> _Action item_
For this exercise, please return exactly the line containing "camera: 30 degrees right, 10 degrees down" and each line after it through the end of the records, with no pictures included.

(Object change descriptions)
------------------------------

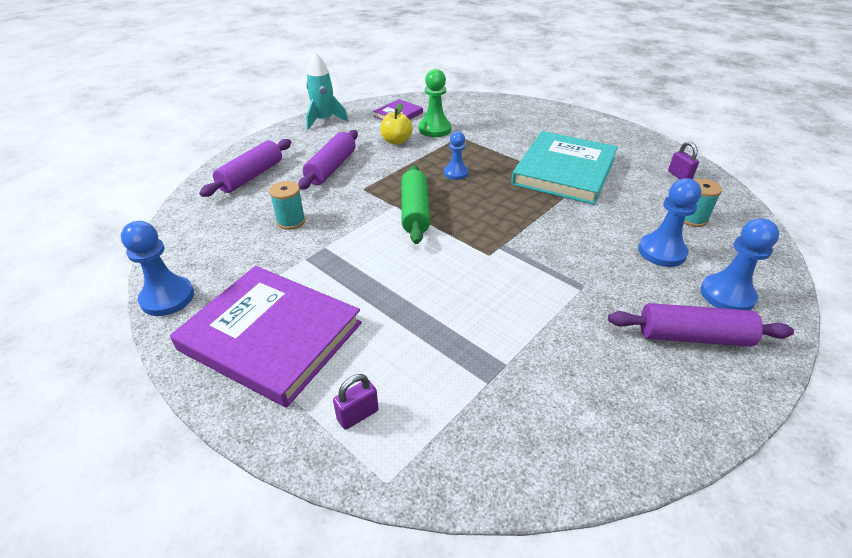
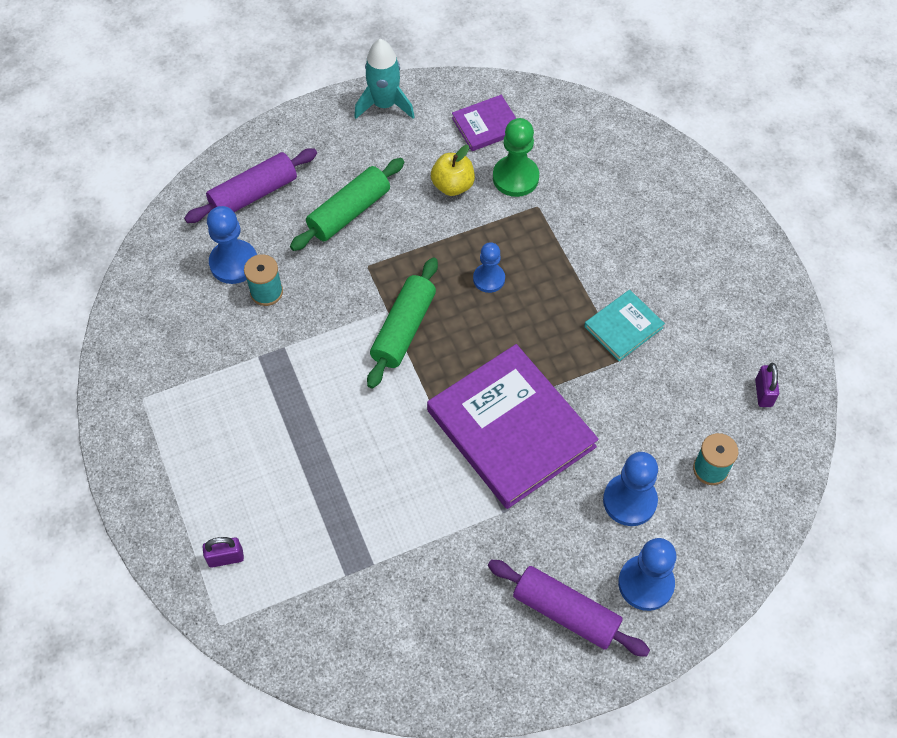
camera: 25 degrees right, 20 degrees up
(167, 298) = (116, 357): blue pawn -> blue pawn (234, 263)
(271, 336) = (190, 444): purple book -> purple book (511, 429)
(331, 168) = (349, 212): purple rolling pin -> green rolling pin
(564, 171) = (623, 327): turquoise book -> turquoise book, size x0.48

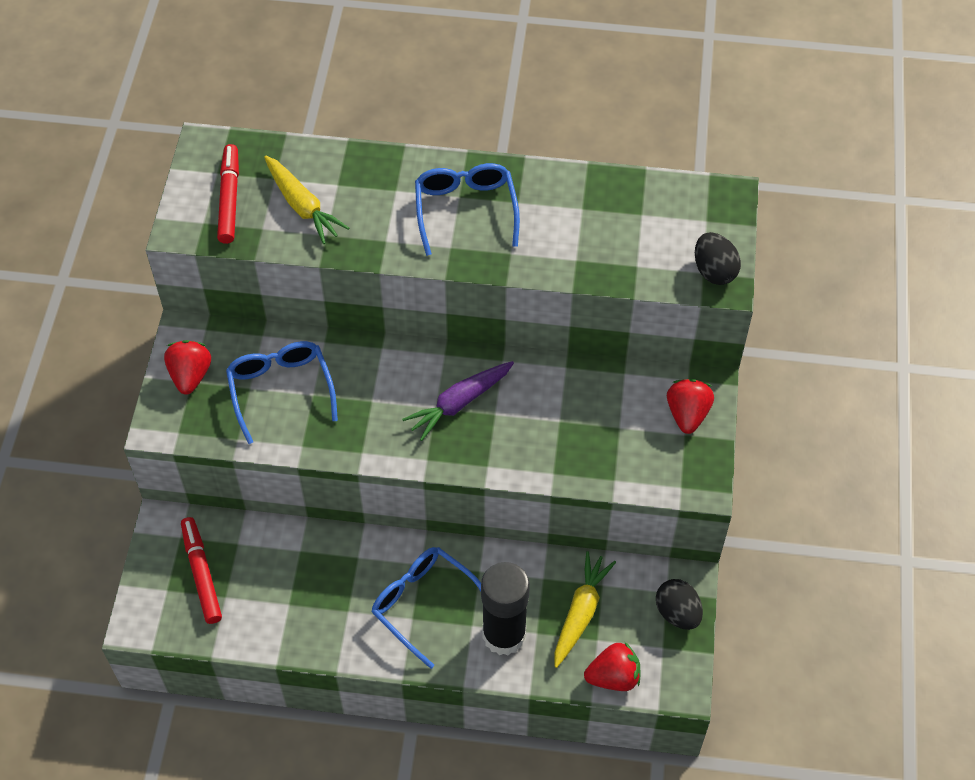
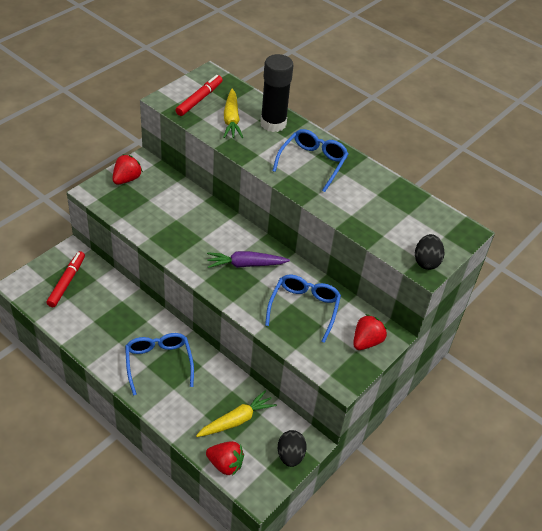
camera: 30 degrees right, 10 degrees down
(281, 390) = (162, 209): blue glasses -> blue glasses (304, 308)
(504, 635) = (186, 404): black glue stick -> black glue stick (273, 123)

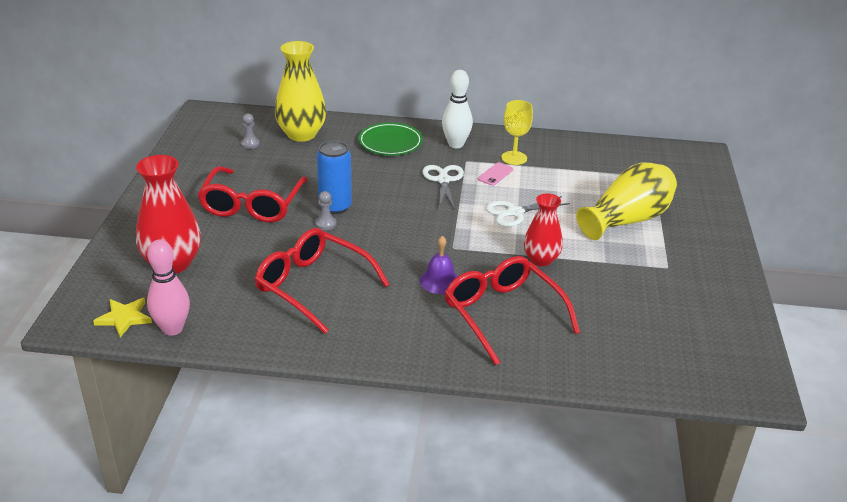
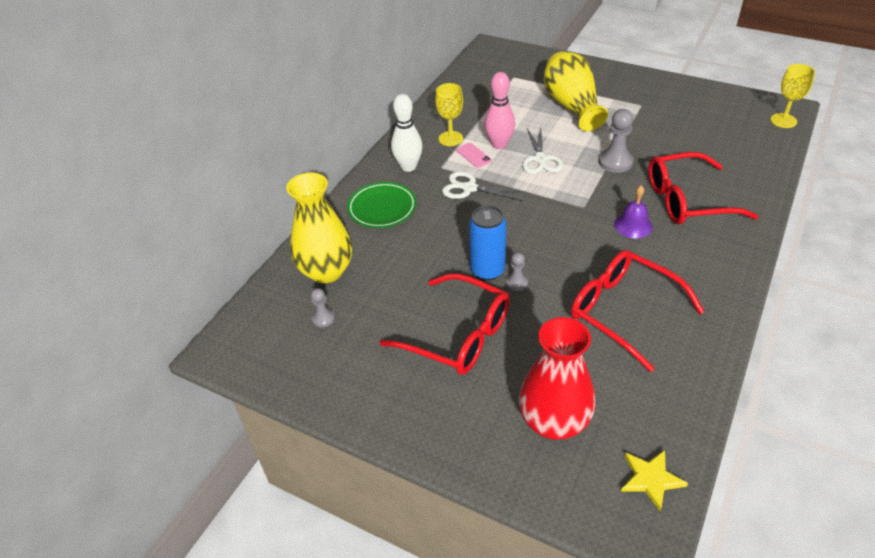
camera: 65 degrees left, 10 degrees up
(172, 329) = (677, 435): pink bowling pin -> pink bowling pin (499, 144)
(312, 286) = (622, 311): red glasses -> red glasses turned 75 degrees clockwise
(541, 259) = (615, 162): red vase -> grey pawn
(724, 386) = (783, 120): none -> yellow goblet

------------------------------

> _Response_
camera: 30 degrees right, 10 degrees down
(281, 390) = (162, 209): blue glasses -> blue glasses (304, 308)
(504, 635) = (186, 404): black glue stick -> black glue stick (273, 123)

camera: 65 degrees left, 10 degrees up
(172, 329) = (677, 435): pink bowling pin -> pink bowling pin (499, 144)
(312, 286) = (622, 311): red glasses -> red glasses turned 75 degrees clockwise
(541, 259) = (615, 162): red vase -> grey pawn
(724, 386) = (783, 120): none -> yellow goblet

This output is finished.